→ **What you need to do**
Look through the records below and copy each line that includes the word "green".

→ **Provided records**
------------------------------------------------
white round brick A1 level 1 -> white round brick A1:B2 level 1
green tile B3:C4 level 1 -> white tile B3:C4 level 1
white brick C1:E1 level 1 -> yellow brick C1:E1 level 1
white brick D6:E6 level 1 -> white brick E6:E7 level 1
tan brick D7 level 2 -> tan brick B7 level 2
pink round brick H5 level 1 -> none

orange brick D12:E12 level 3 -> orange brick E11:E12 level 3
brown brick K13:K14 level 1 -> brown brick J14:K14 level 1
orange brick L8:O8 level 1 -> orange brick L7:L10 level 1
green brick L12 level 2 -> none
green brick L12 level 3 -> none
------------------------------------------------
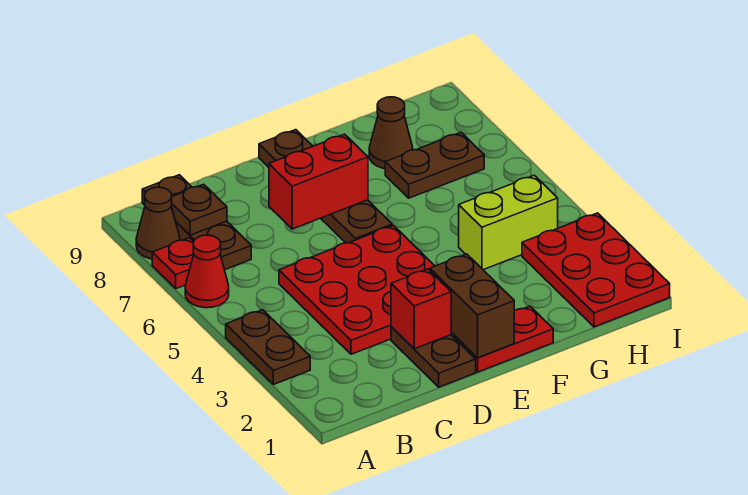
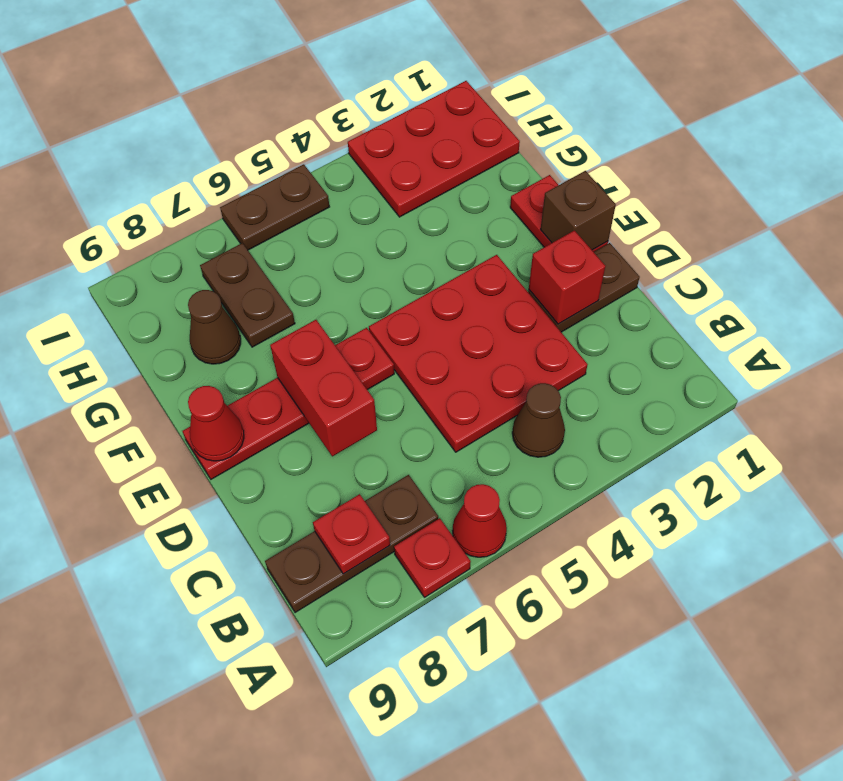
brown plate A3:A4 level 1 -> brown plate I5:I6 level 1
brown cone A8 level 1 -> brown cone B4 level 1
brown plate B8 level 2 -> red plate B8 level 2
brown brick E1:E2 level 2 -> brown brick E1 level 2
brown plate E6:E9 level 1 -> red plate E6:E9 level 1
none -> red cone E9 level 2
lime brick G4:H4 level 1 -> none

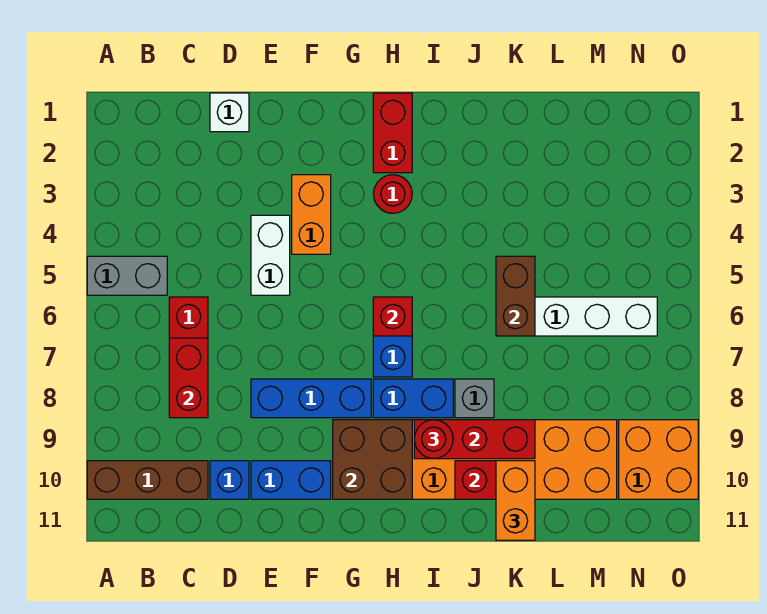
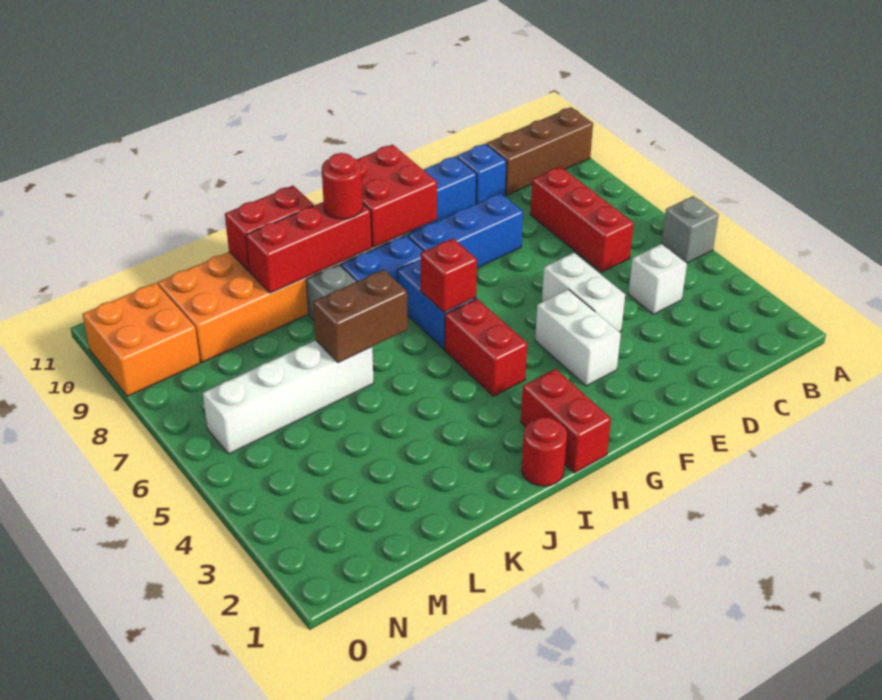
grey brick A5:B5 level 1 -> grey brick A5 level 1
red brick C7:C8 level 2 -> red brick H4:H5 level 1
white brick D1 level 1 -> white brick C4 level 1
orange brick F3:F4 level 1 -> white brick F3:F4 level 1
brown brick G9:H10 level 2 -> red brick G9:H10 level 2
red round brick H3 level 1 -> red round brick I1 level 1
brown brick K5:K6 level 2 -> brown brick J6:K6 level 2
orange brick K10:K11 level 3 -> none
------------------------------------------------
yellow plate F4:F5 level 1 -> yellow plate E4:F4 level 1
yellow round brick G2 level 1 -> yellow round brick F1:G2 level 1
------------------------------------------------
→ **Answer for the task**
green tile B3:C4 level 1 -> white tile B3:C4 level 1
green brick L12 level 2 -> none
green brick L12 level 3 -> none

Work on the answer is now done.